### Problem statement
Do not include the pictures; repeat the rest of the data exactly.

### Records for the exercise
• • • •

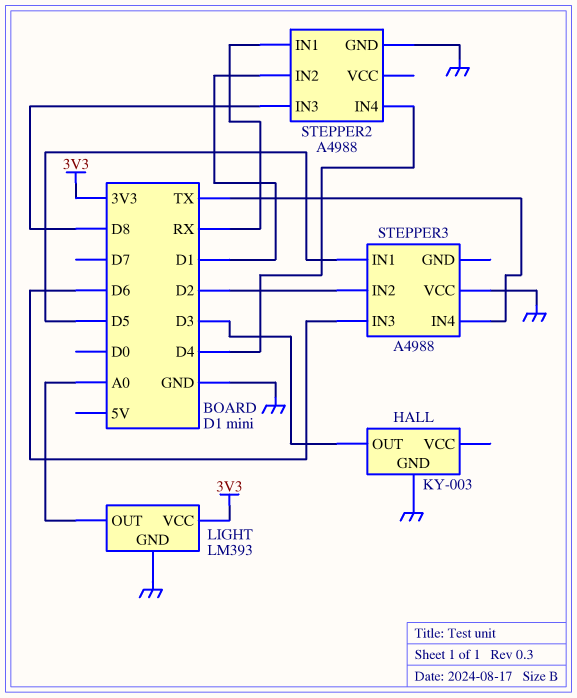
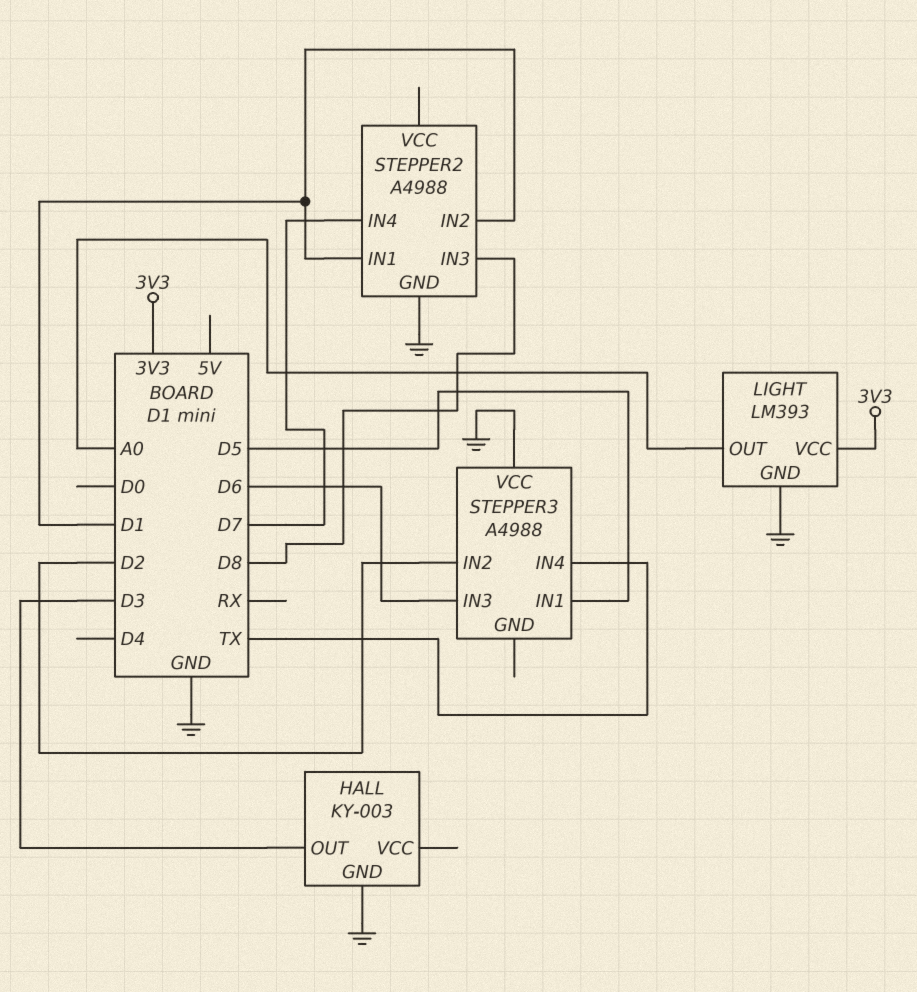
STEPPER2 pin IN1: RX -> D1
STEPPER2 pin IN4: D4 -> D7

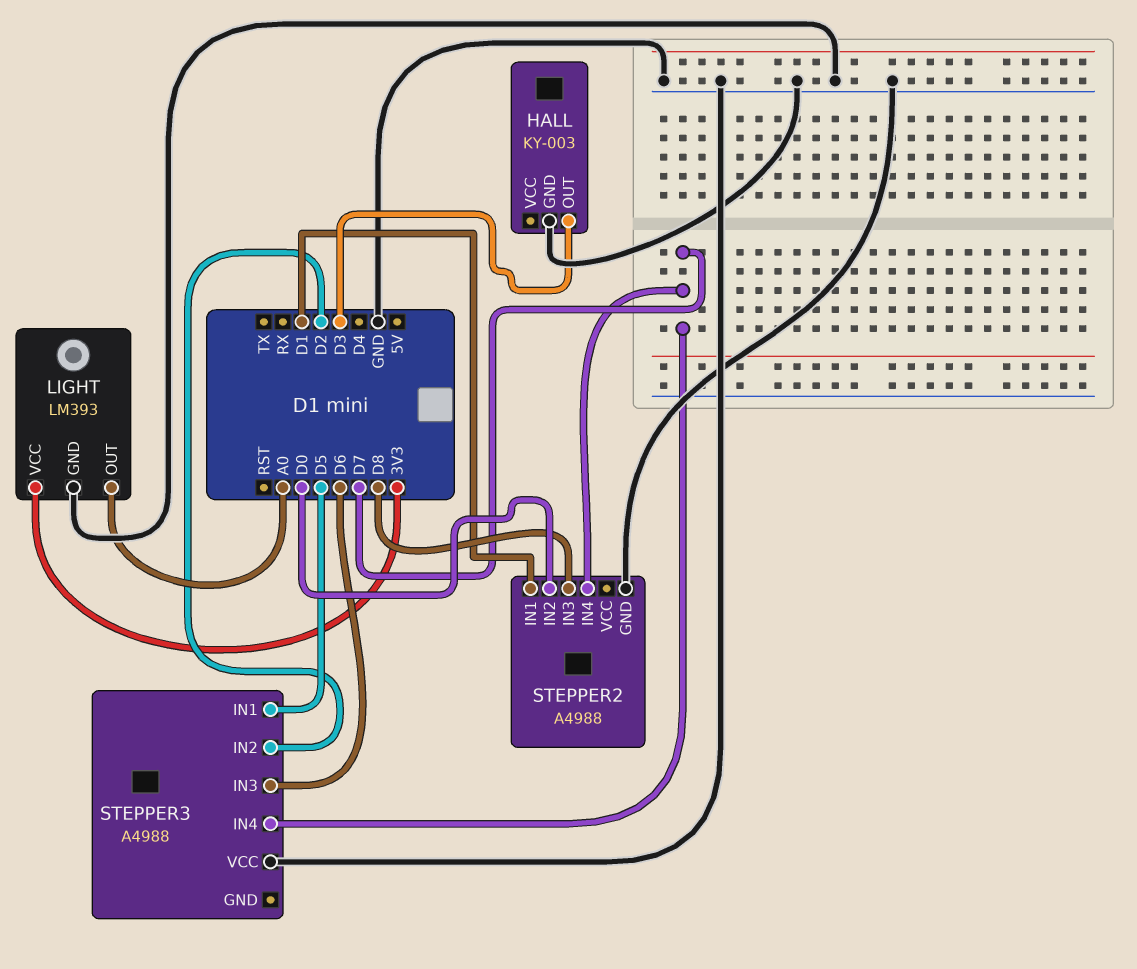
STEPPER2 pin IN2: D1 -> D0
STEPPER3 pin IN4: TX -> D7

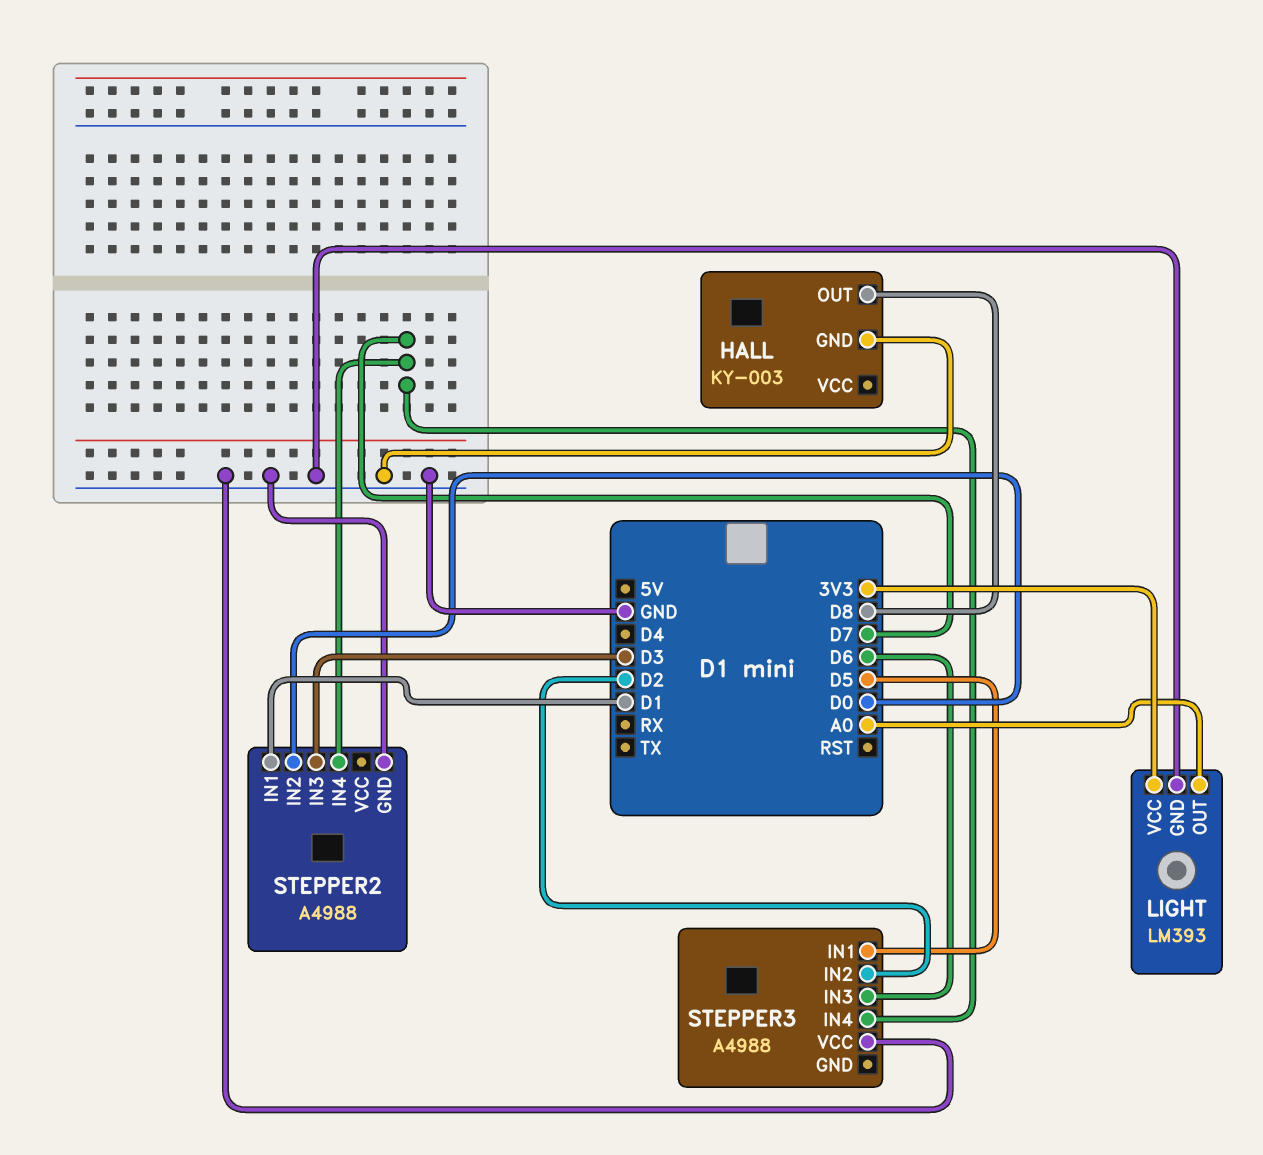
HALL pin OUT: D3 -> D8
STEPPER2 pin IN3: D8 -> D3

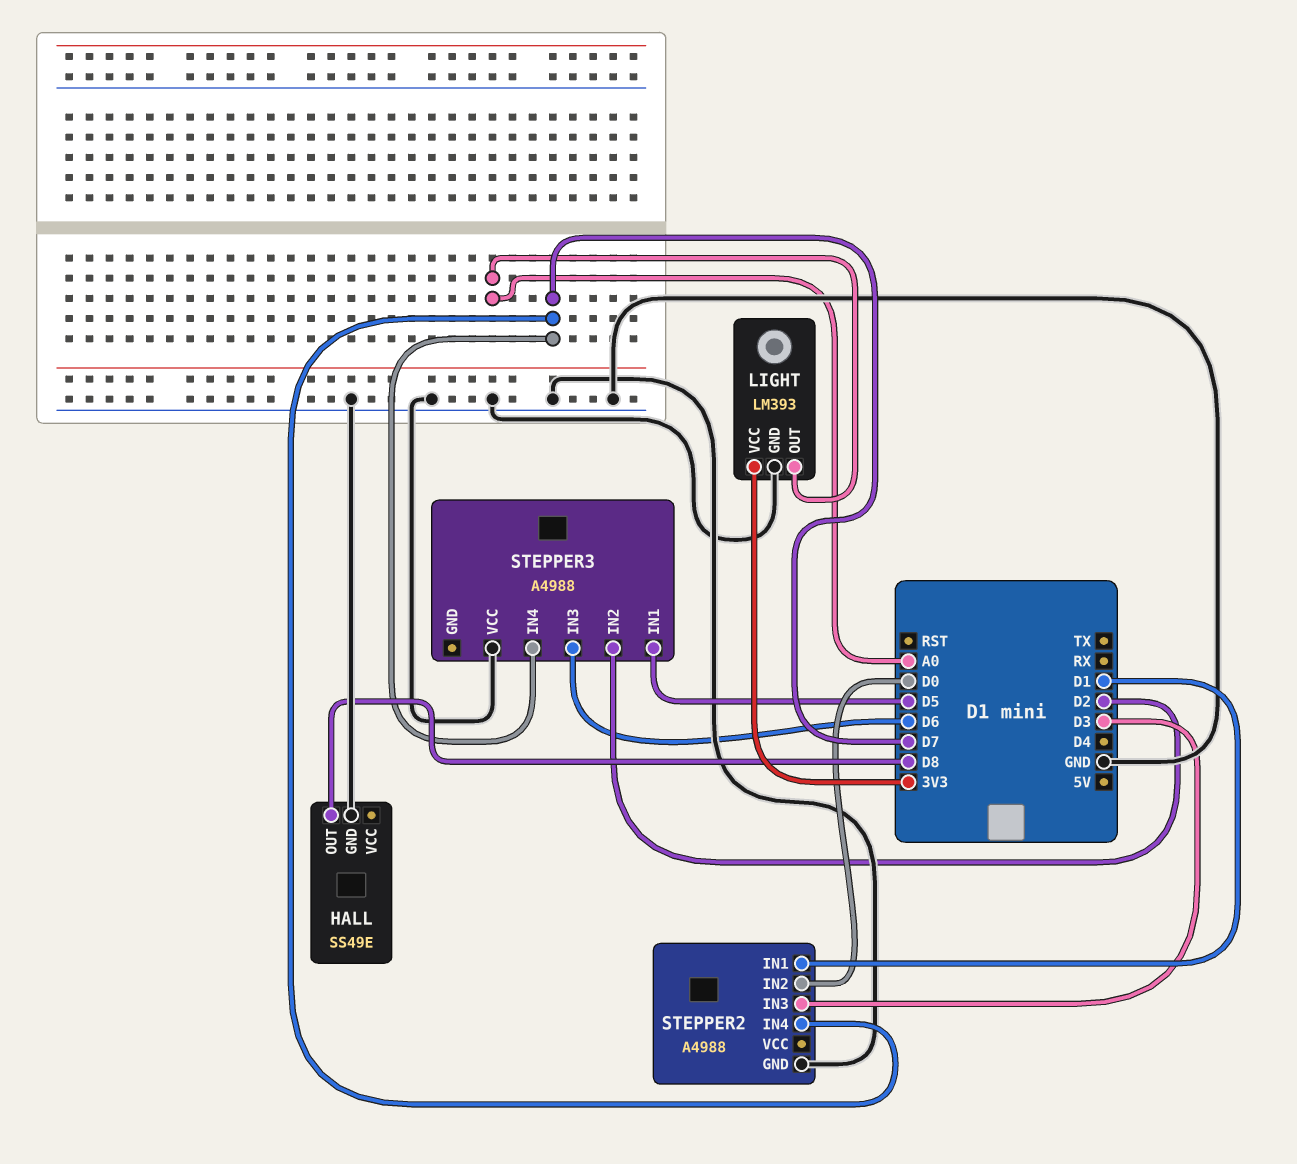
HALL: KY-003 -> SS49E

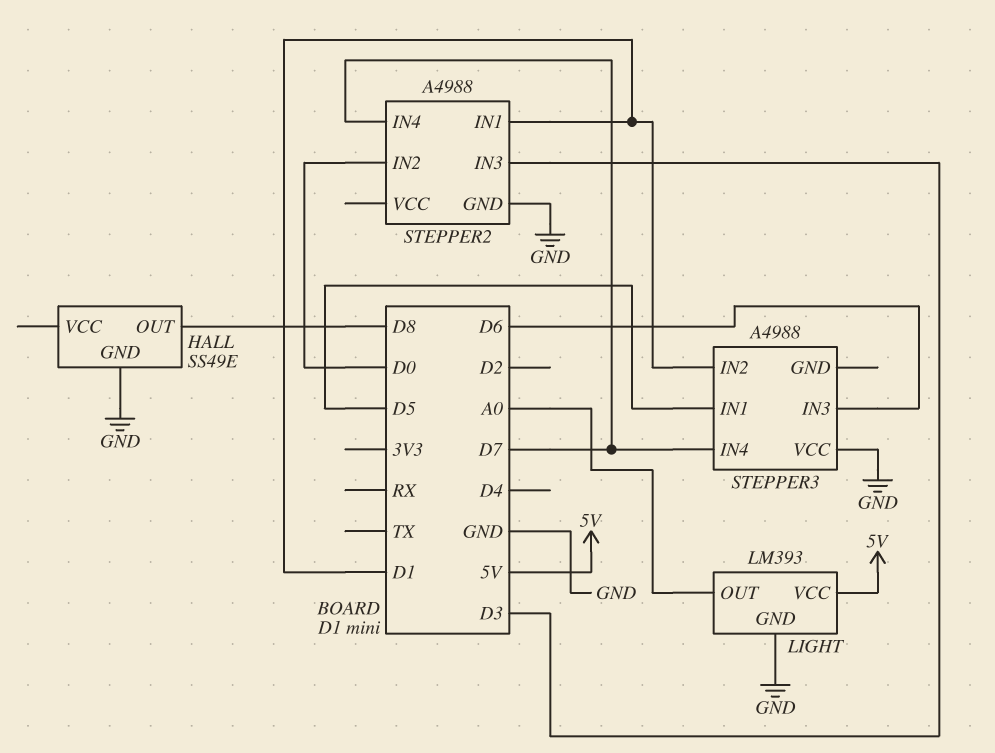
LIGHT pin VCC: 3V3 -> 5V
STEPPER3 pin IN2: D2 -> D1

• • • •

### Result of the task
STEPPER2 pin IN1: RX -> D1
STEPPER2 pin IN4: D4 -> D7

STEPPER2 pin IN2: D1 -> D0
STEPPER3 pin IN4: TX -> D7

HALL pin OUT: D3 -> D8
STEPPER2 pin IN3: D8 -> D3

HALL: KY-003 -> SS49E

LIGHT pin VCC: 3V3 -> 5V
STEPPER3 pin IN2: D2 -> D1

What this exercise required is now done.